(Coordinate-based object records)
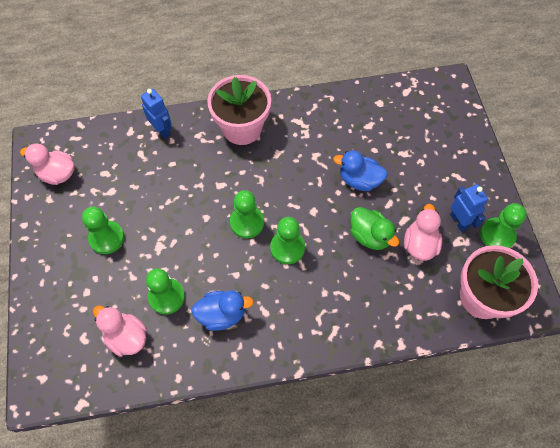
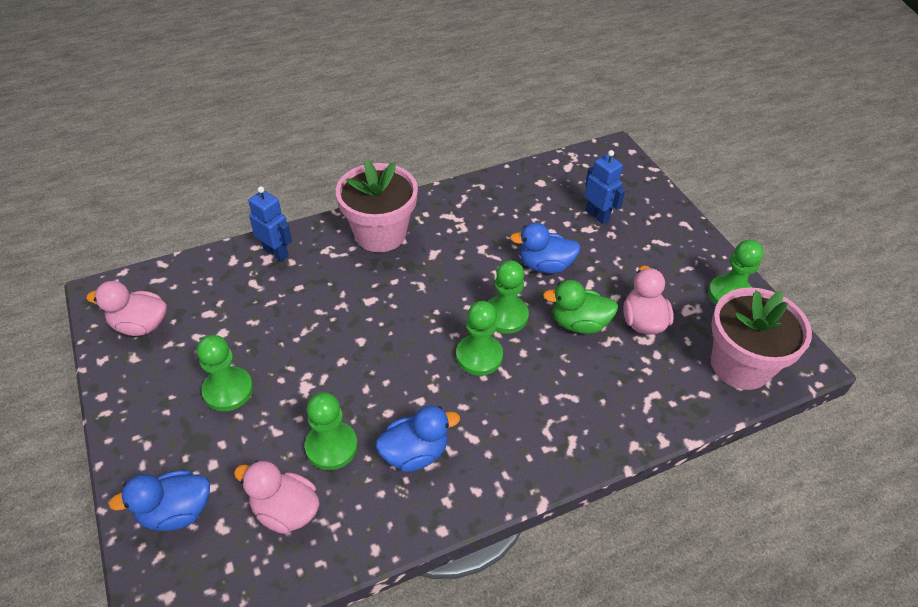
camera: 15 degrees left, 15 degrees down
green pawn [230,190,264,238] -> green pawn moved to [488,260,529,334]
green duck [350,207,399,250] -> green duck turned 150 degrees clockwise [543,280,619,334]
blue robot [450,184,488,232] -> blue robot moved to [585,150,625,224]
none -> blue duck [109,470,210,531]

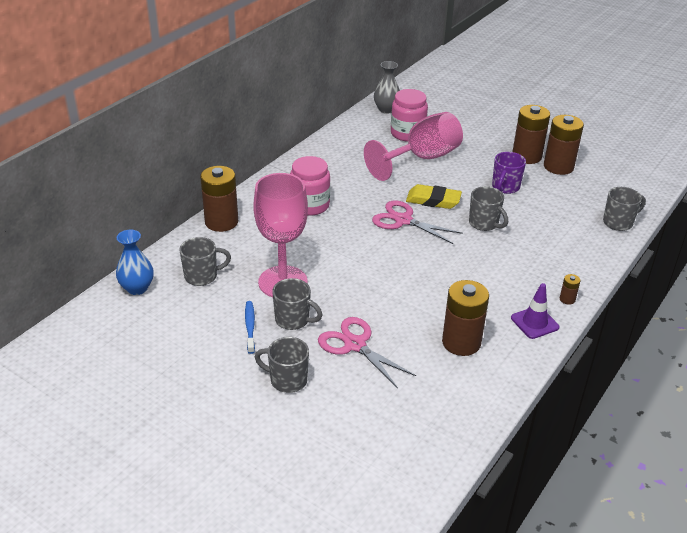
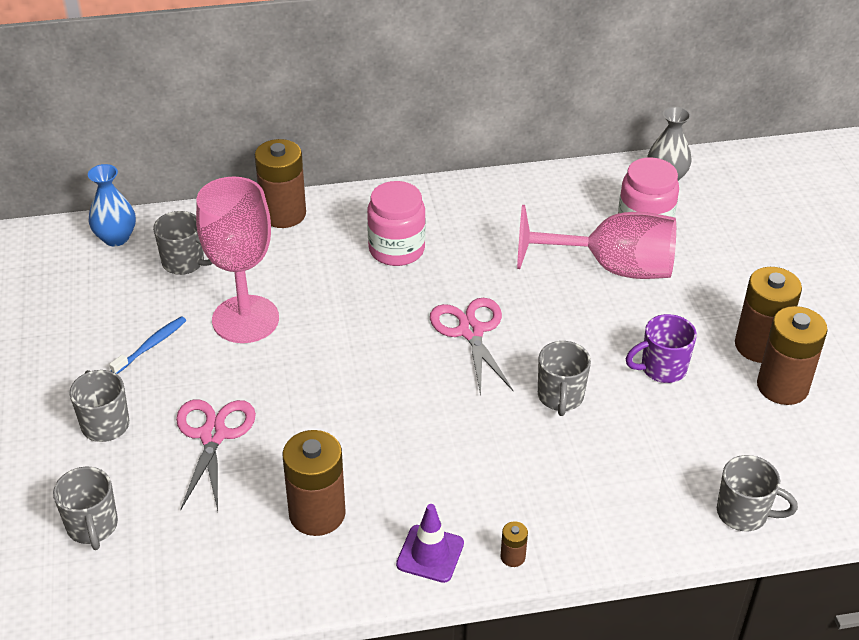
camera: 45 degrees right, 5 degrees up
grey mug [272,278,322,330] -> grey mug moved to [53,467,118,550]
yellow eraser [406,184,462,209] -> none

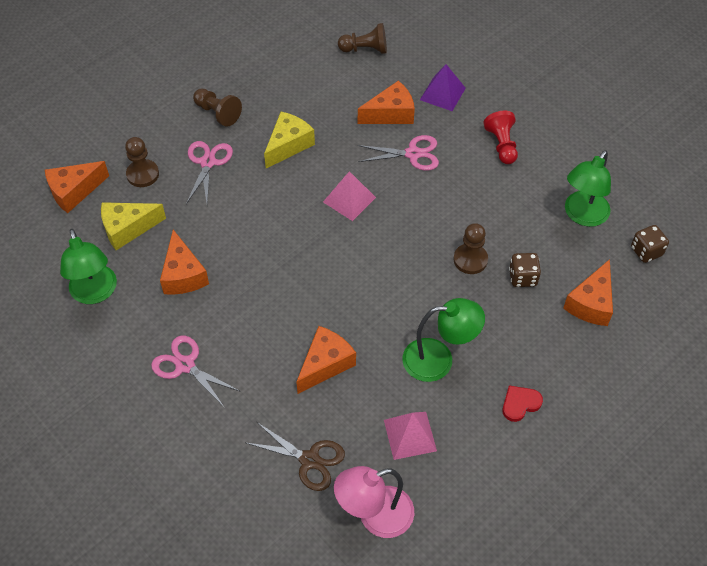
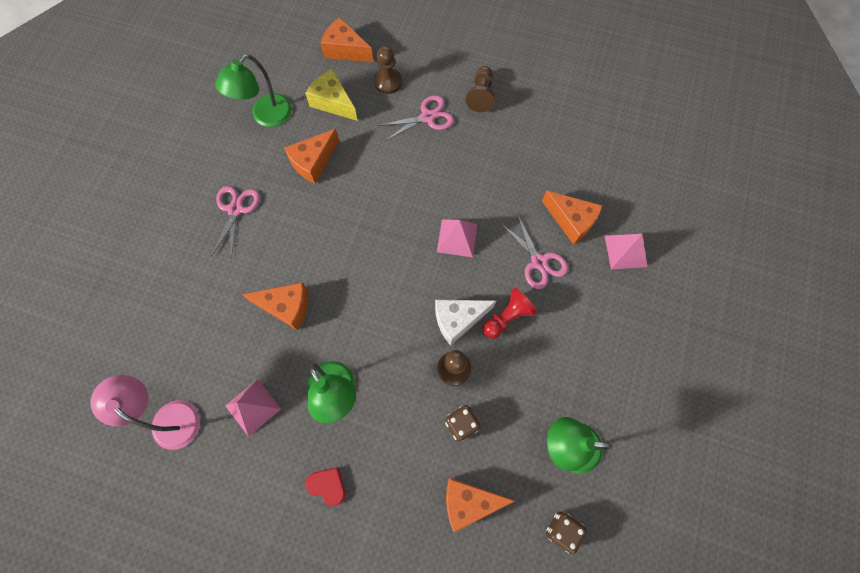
camera: 60 degrees right, 15 degrees up
brown scissors [247,422,345,491] -> none
yellow cheese [264,112,315,168] -> none
brown pawn [338,23,387,54] -> none
purple pyramid [420,64,466,111] -> pink pyramid [605,233,647,270]
red pawn [483,111,518,164] -> red pawn moved to [483,287,537,339]
none -> white cheese [435,299,496,346]

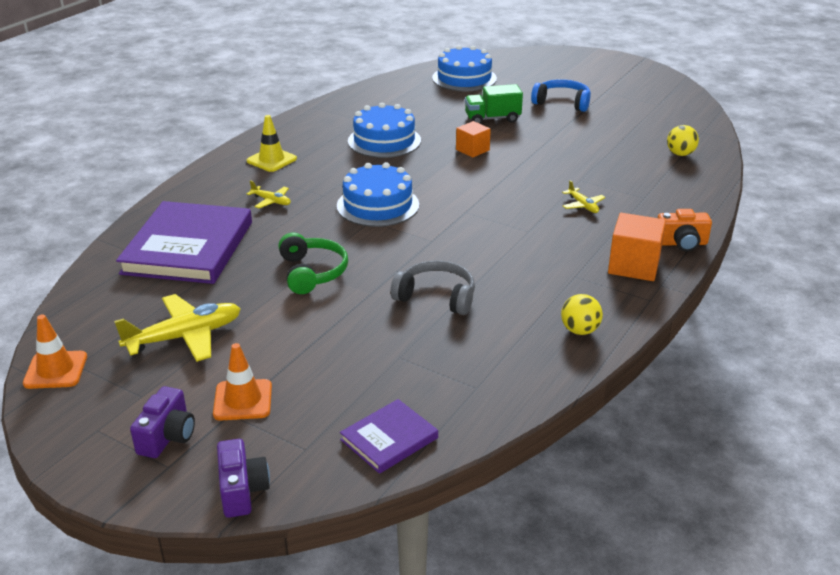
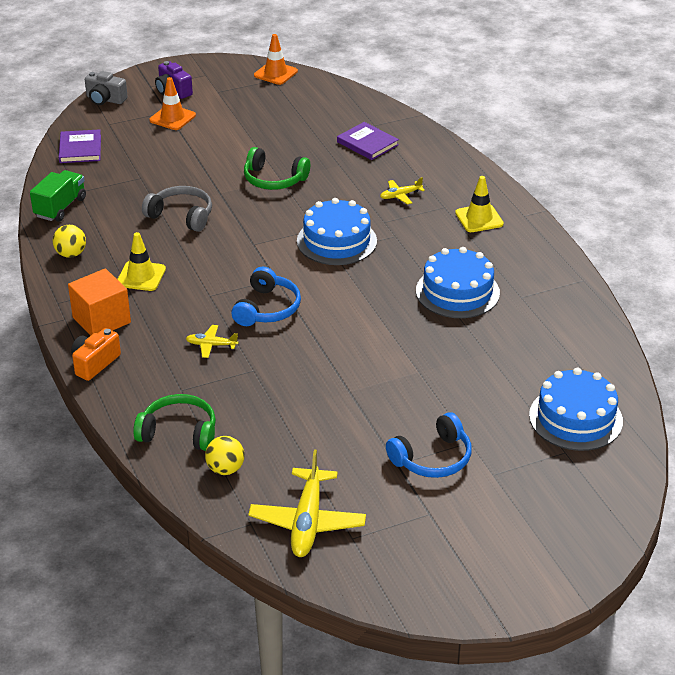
camera: 125 degrees right, 5 degrees up
yellow plane [114,294,241,362] -> yellow plane moved to [248,449,366,557]
purple book [116,201,252,284] -> purple book [337,122,399,160], size x0.50
purple camera [217,439,270,518] -> grey camera [85,71,128,105]
grey headphones [391,261,475,315] -> grey headphones turned 120 degrees counterclockwise [142,186,212,232]
orange cube [456,121,491,158] -> none
green truck [465,84,523,124] -> green truck moved to [30,170,86,222]
none -> yellow traffic cone [117,232,166,291]
none -> green headphones [133,394,216,451]
none -> blue headphones [231,267,301,326]

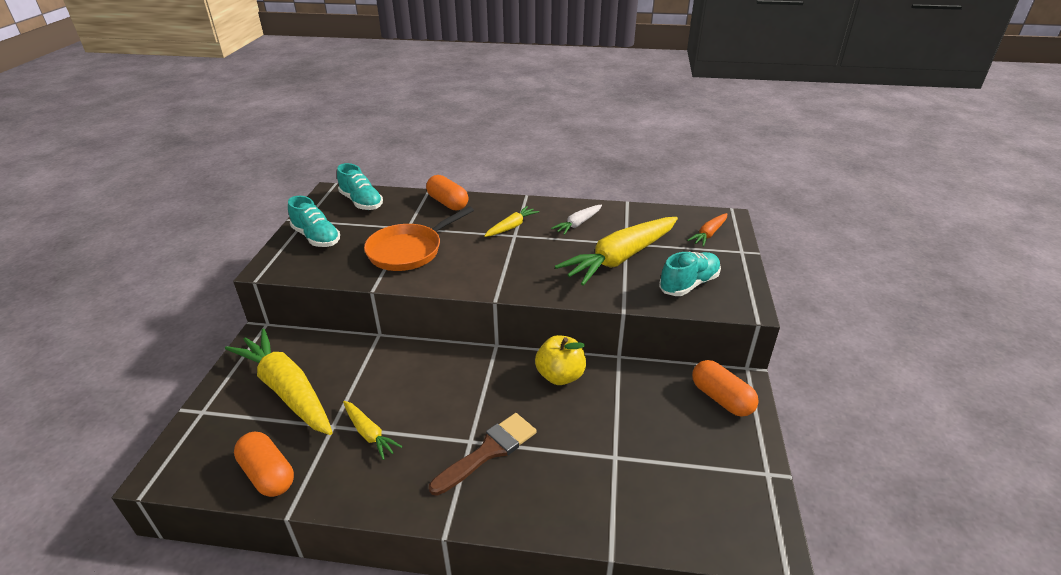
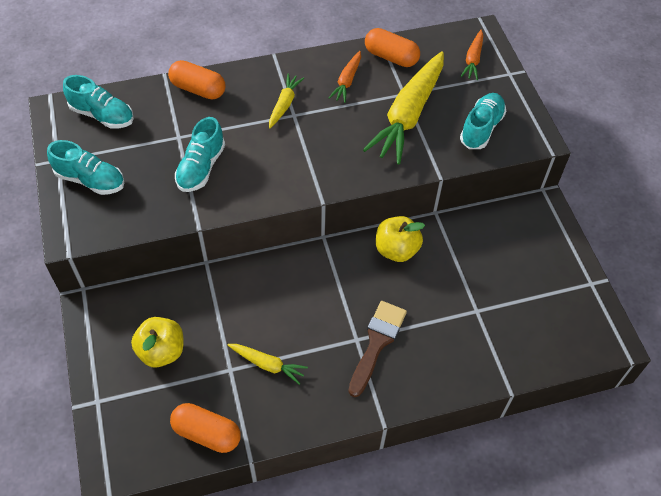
camera: 25 degrees left, 20 degrees up
yellow carrot [225,329,333,435] -> yellow apple [131,317,183,367]
orange pan [364,206,474,271] -> turquoise shoe [175,117,225,192]
white carrot [551,205,602,235] -> orange carrot [329,51,361,103]
orange capsule [692,360,759,417] -> orange capsule moved to [365,28,420,67]

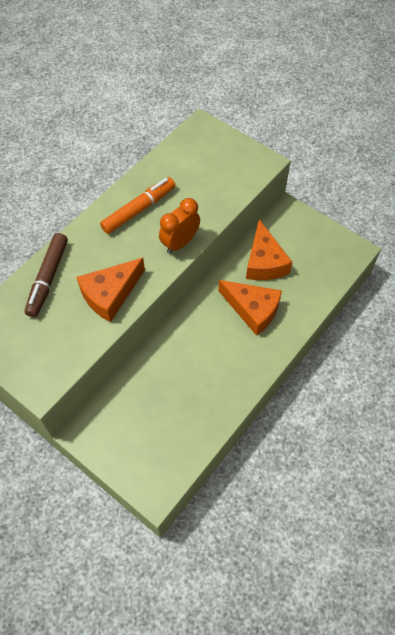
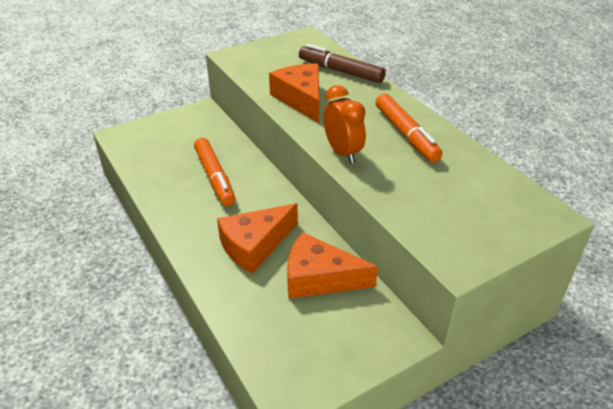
camera: 110 degrees right, 20 degrees down
none -> orange marker [194,138,236,206]

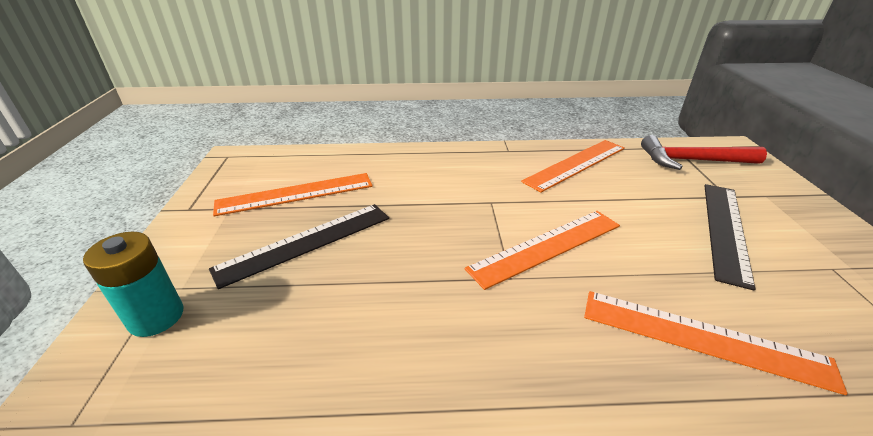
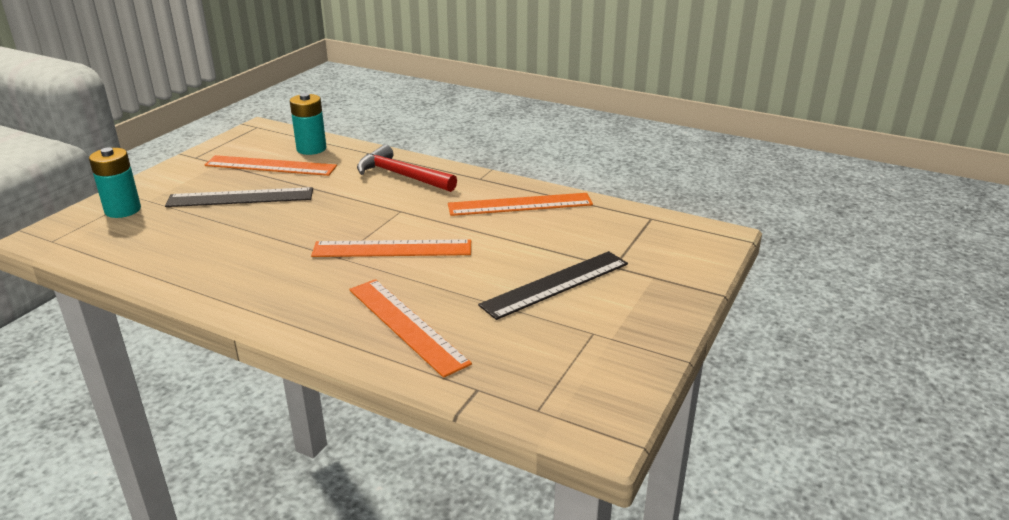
camera: 30 degrees right, 5 degrees down
red hammer [641,135,767,170] -> red hammer moved to [357,145,457,192]
none -> turquoise battery [290,93,327,155]

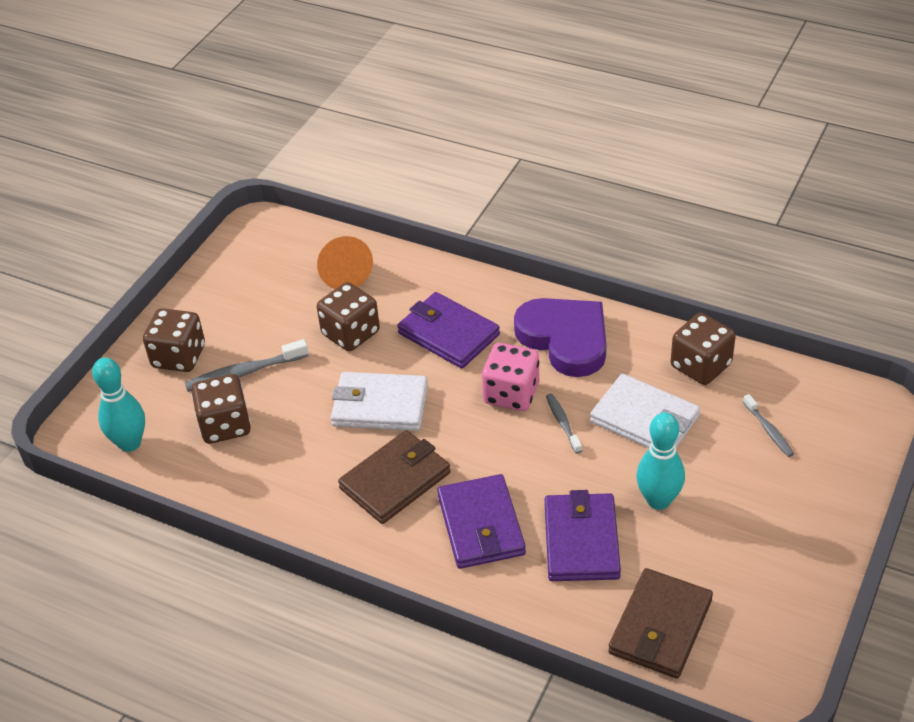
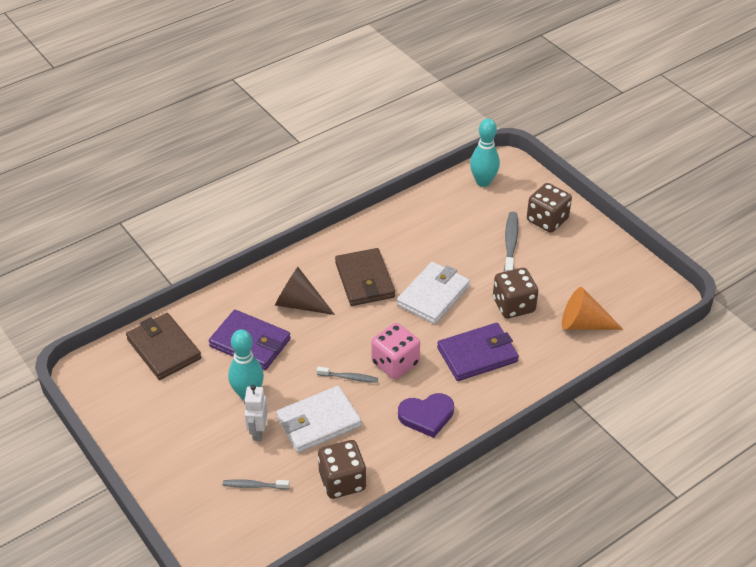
camera: 115 degrees right, 0 degrees up
brown dice [191,374,251,444] -> none
purple wallet [437,474,526,569] -> brown cone [275,267,335,315]
purple heart [514,298,606,377] -> purple heart [398,393,454,438], size x0.64
none -> white robot [244,385,268,441]

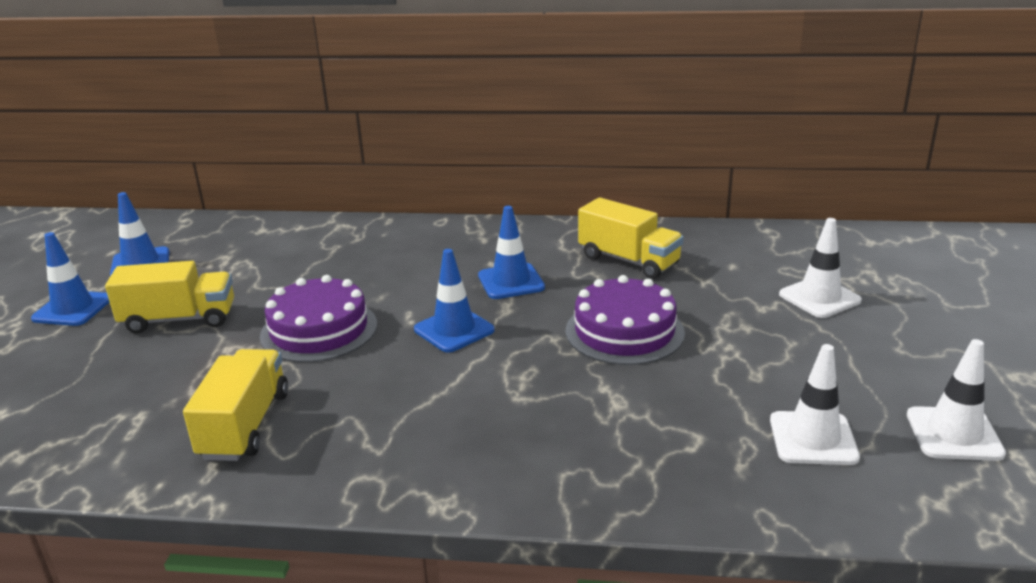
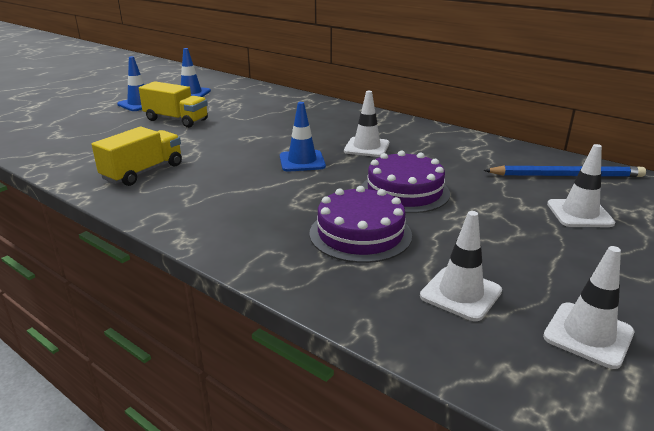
camera: 30 degrees right, 0 degrees up
purple cake [260,275,377,362] -> purple cake moved to [309,186,412,263]
blue traffic cone [478,206,545,299] -> white traffic cone [344,91,389,157]
yellow truck [578,197,684,279] -> none
none -> blue pencil [484,166,646,177]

- Problem to work on -
Copy every line in the entries above that has the string "left" in it.

- Exercise output -
camera: 15 degrees left, 15 degrees down
camera: 25 degrees left, 20 degrees up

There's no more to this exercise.